[Scene difference descriptions]
►
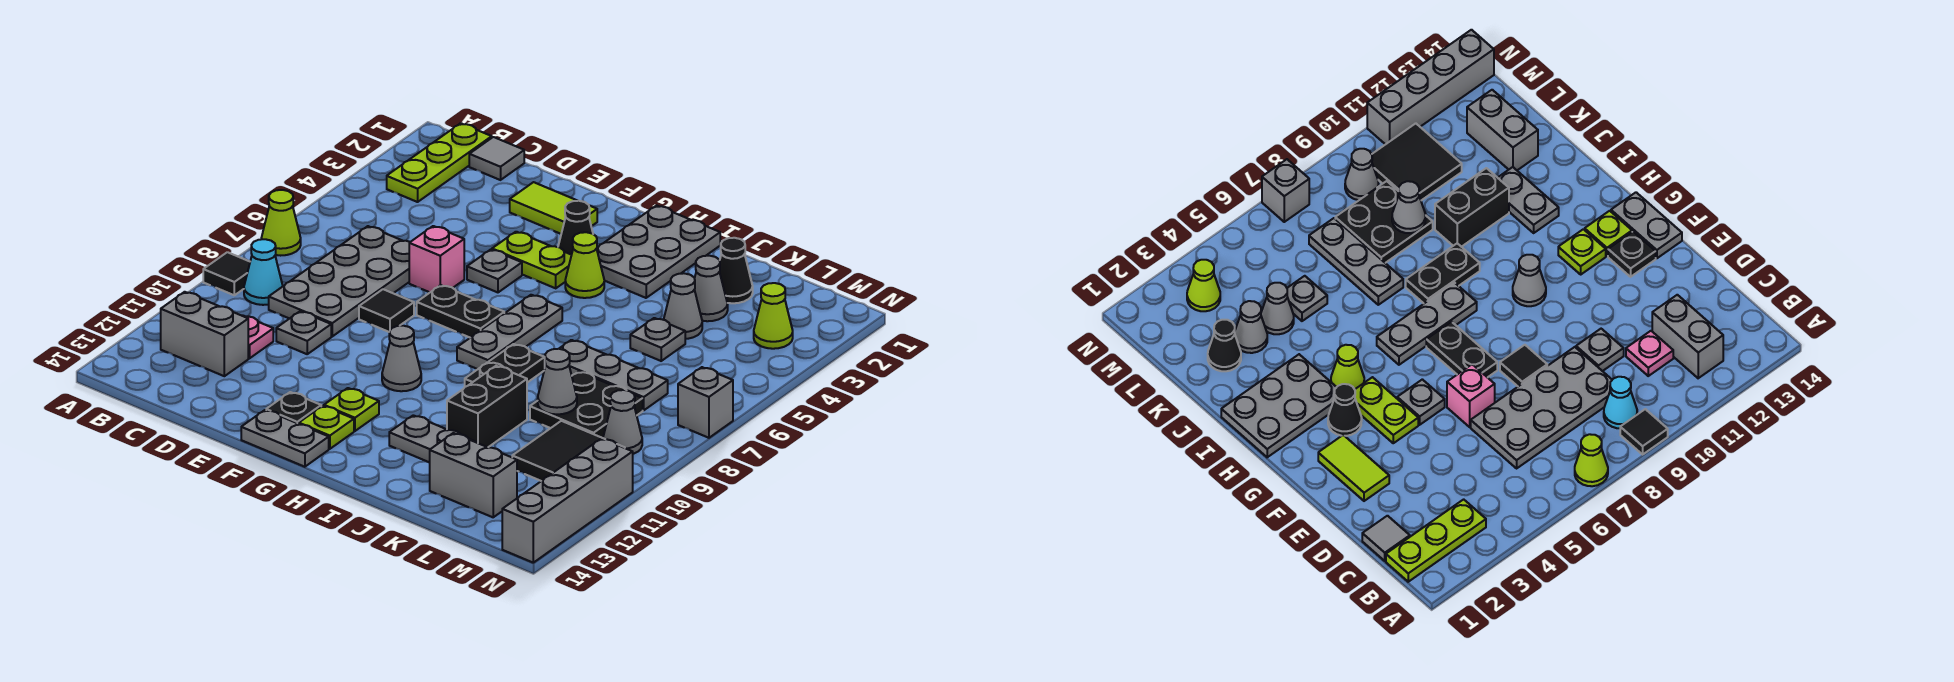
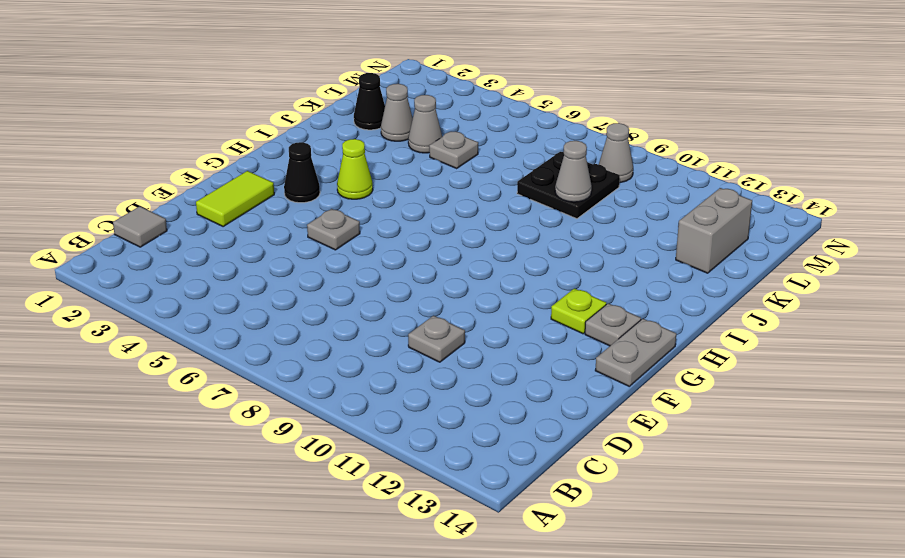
grey 1x1 plate [585,303,641,346] -> lime 1x1 plate [299,406,354,449]
none -> lime 1x1 cone [261,190,301,256]
none -> black 1x1 tile [203,252,250,295]
none -> lime 1x3 plate [387,123,492,202]
none -> cyan 1x1 cone [244,239,283,305]

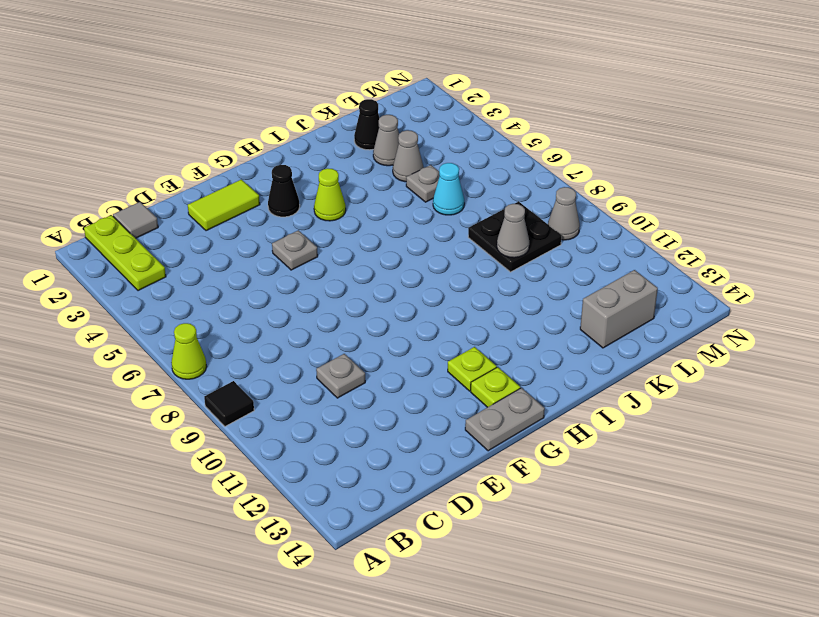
cyan 1x1 cone [433,163,464,215] -> cyan 1x1 cone moved to [244,239,283,305]
none -> grey 1x2 brick [161,292,248,376]
none -> grey 2x4 plate [269,226,410,336]
none -> pink 1x1 plate [242,315,273,358]
none -> pink 1x1 brick [409,226,464,292]

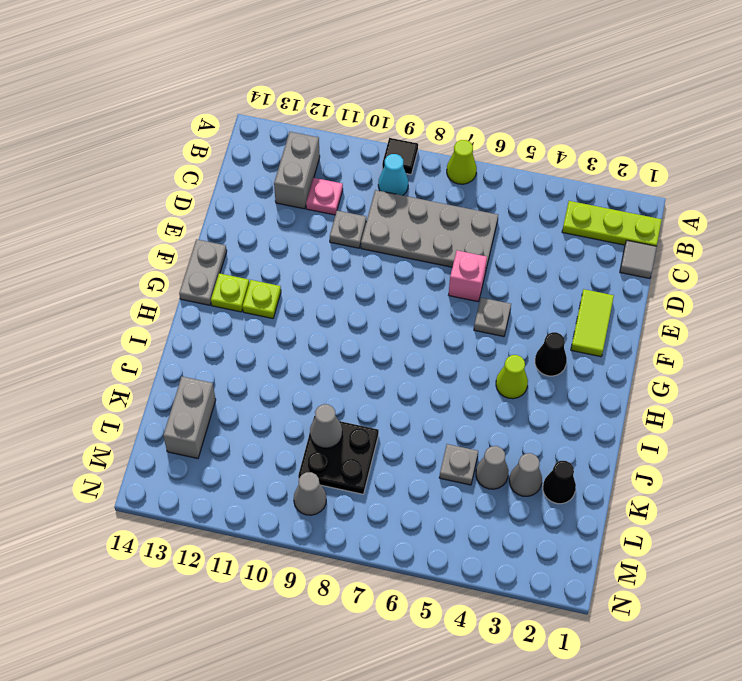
none -> black 1x1 tile [359,289,414,332]
none -> lime 1x2 plate [492,232,571,288]
none -> black 1x2 plate [417,285,504,338]
none -> black 1x1 plate [266,392,321,424]

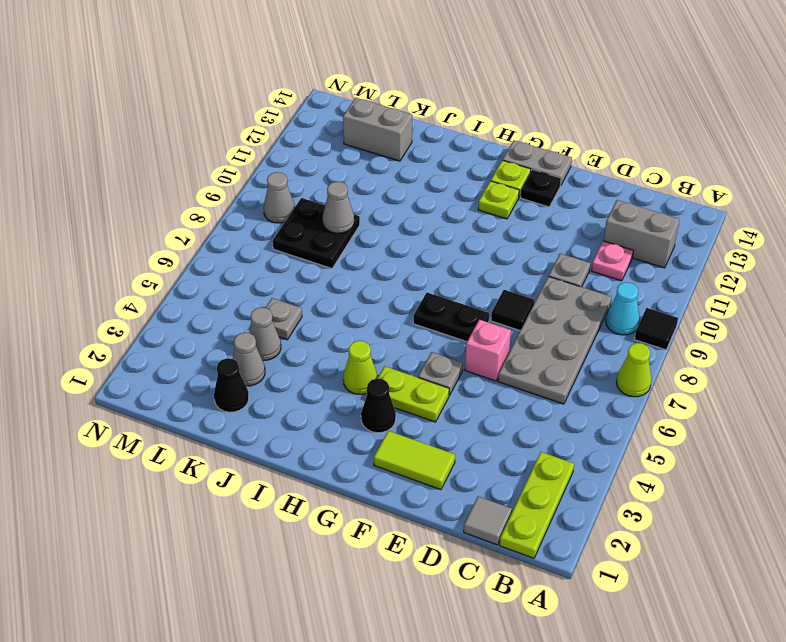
none -> grey 1x1 cone [382,326,421,391]
none -> grey 2x3 plate [597,205,720,298]
none -> grey 1x3 plate [457,295,562,369]
none -> black 1x2 plate [465,344,545,387]

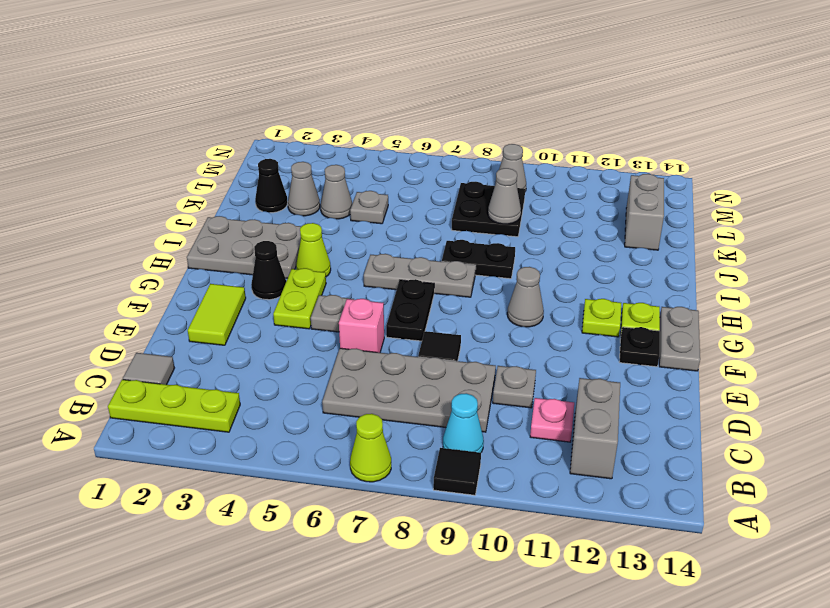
none -> grey 1x2 plate [389,415,476,462]
none -> grey 1x3 plate [559,340,668,410]
none -> black 1x2 brick [447,366,527,447]
none -> black 2x2 tile [512,421,625,481]

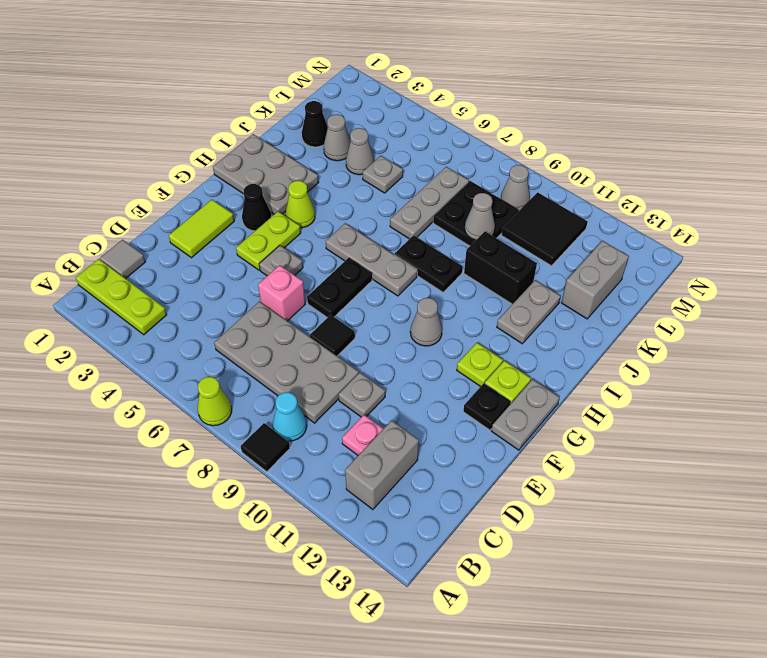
none -> lime 1x1 cone [754,283,793,349]
none -> grey 1x1 brick [678,367,733,438]
none -> grey 1x4 brick [502,438,633,563]

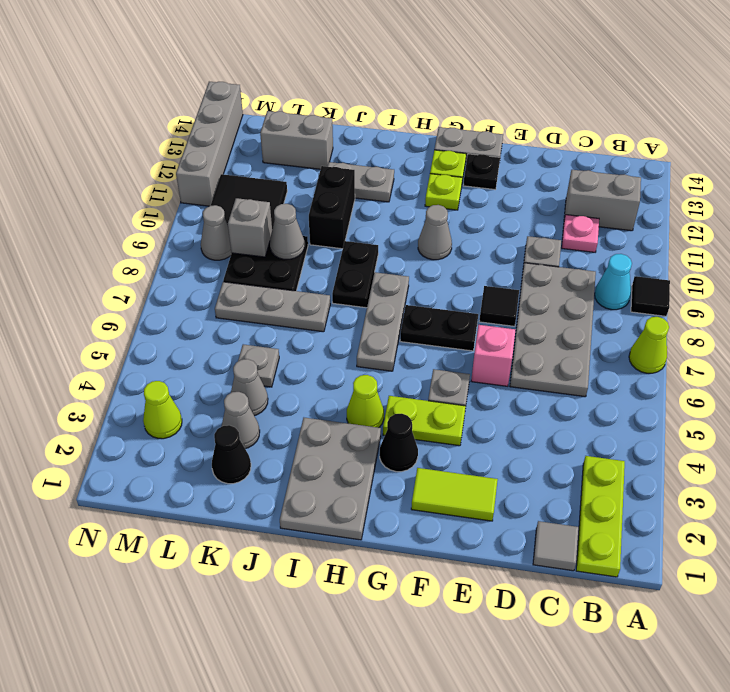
grey 1x1 brick [228,198,272,257] -> grey 1x1 brick moved to [678,367,733,438]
◄
# REQUIRED WORK
Starting at the line that contains "none -> black 2x2 tile [512,421,625,481]", write out every line through the end of the entries above exactly, and omit the pictures.

# YOUR SOLUTION
none -> black 2x2 tile [512,421,625,481]

none -> lime 1x1 cone [754,283,793,349]
none -> grey 1x1 brick [678,367,733,438]
none -> grey 1x4 brick [502,438,633,563]

grey 1x1 brick [228,198,272,257] -> grey 1x1 brick moved to [678,367,733,438]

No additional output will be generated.